**Source material:**

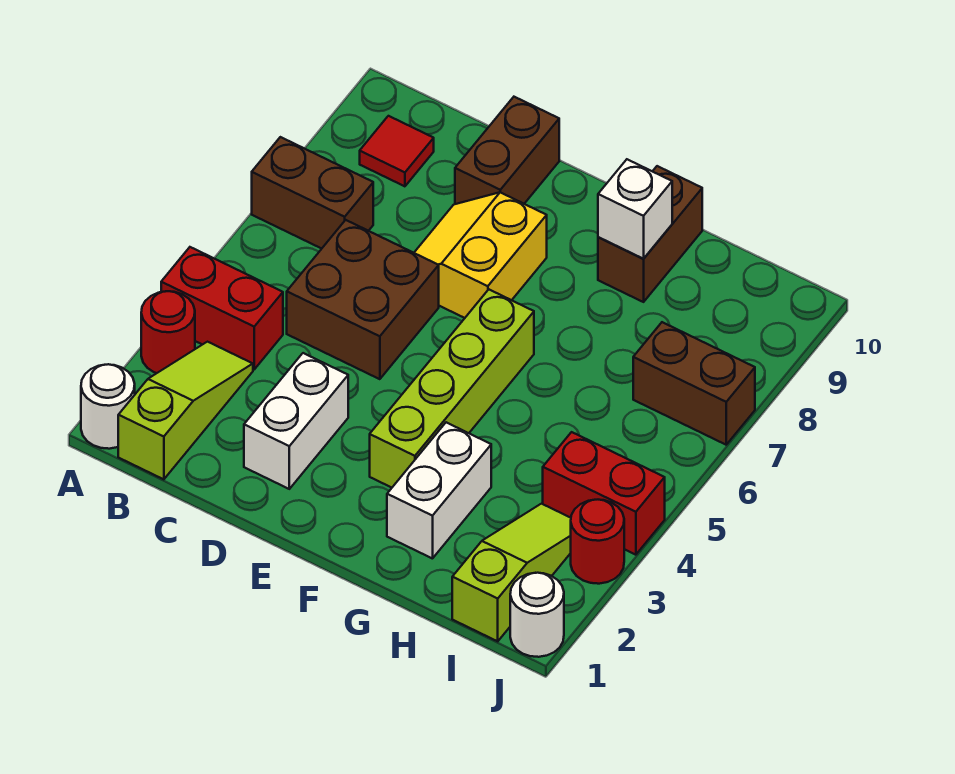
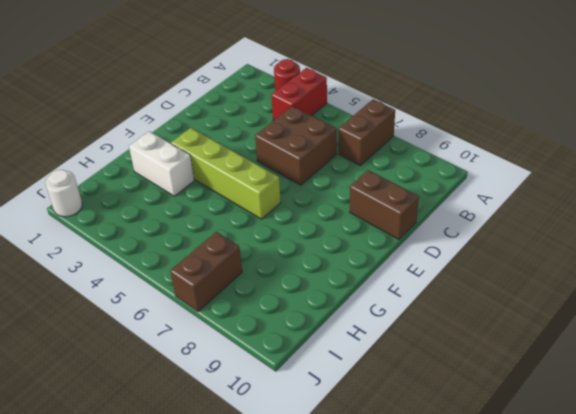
none -> white 1x1 round brick [81,364,135,449]
none -> lime 1x3 slope [118,342,253,479]
none -> red 1x1 tile [360,116,434,186]

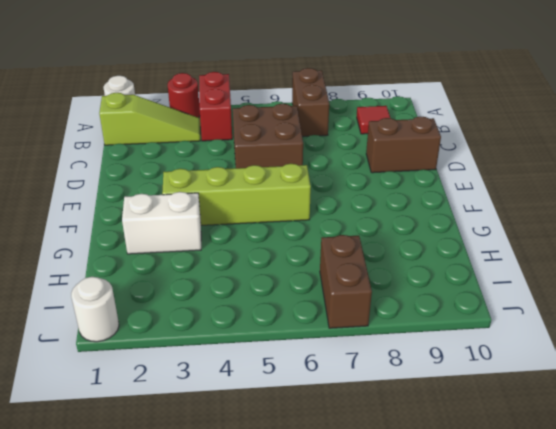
none -> white 1x2 brick [244,353,348,489]
none -> yellow 2x2 slope [414,192,547,318]
none -> brown 1x2 brick [598,166,702,302]

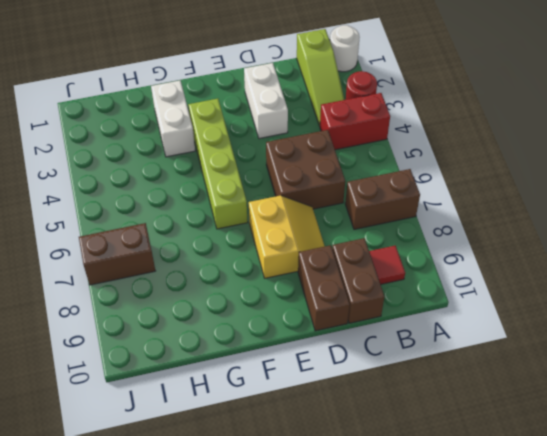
brown 1x2 brick [332,238,384,323] -> brown 1x2 brick moved to [598,166,702,302]
none -> lime 1x3 slope [452,504,571,641]
none -> red 1x2 brick [543,432,665,555]
none -> white 1x1 round brick [510,573,564,657]

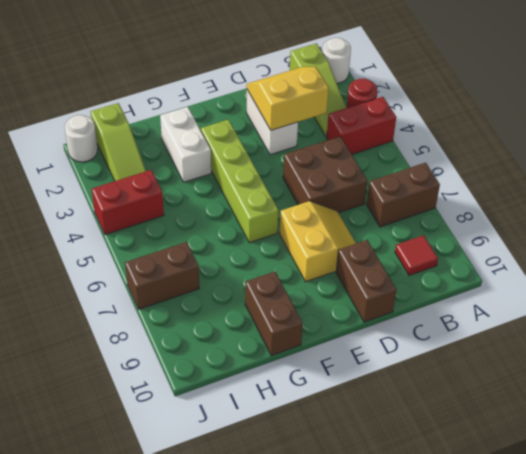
yellow 2x2 slope [247,67,329,130] -> none
none -> red 1x1 round brick [571,500,624,584]
none -> white 1x1 brick [598,159,672,259]

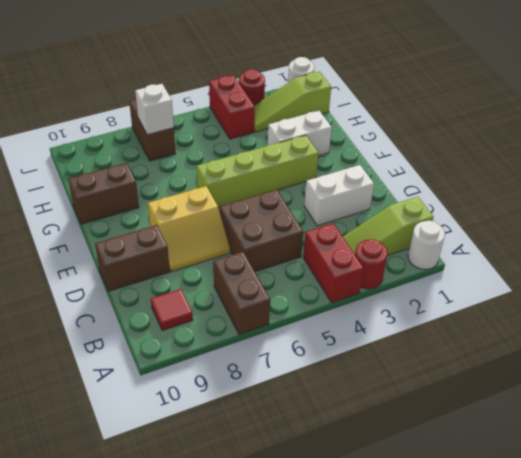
white 1x1 brick [135,84,174,135] -> white 1x1 brick moved to [598,159,672,259]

**Work instruction:** From the line containing "brown 1x2 brick [332,238,384,323]" down to the end of the data above, reproduce each line exactly; no pictures.

**Task answer:**
brown 1x2 brick [332,238,384,323] -> brown 1x2 brick moved to [598,166,702,302]
none -> lime 1x3 slope [452,504,571,641]
none -> red 1x2 brick [543,432,665,555]
none -> white 1x1 round brick [510,573,564,657]

yellow 2x2 slope [247,67,329,130] -> none
none -> red 1x1 round brick [571,500,624,584]
none -> white 1x1 brick [598,159,672,259]

white 1x1 brick [135,84,174,135] -> white 1x1 brick moved to [598,159,672,259]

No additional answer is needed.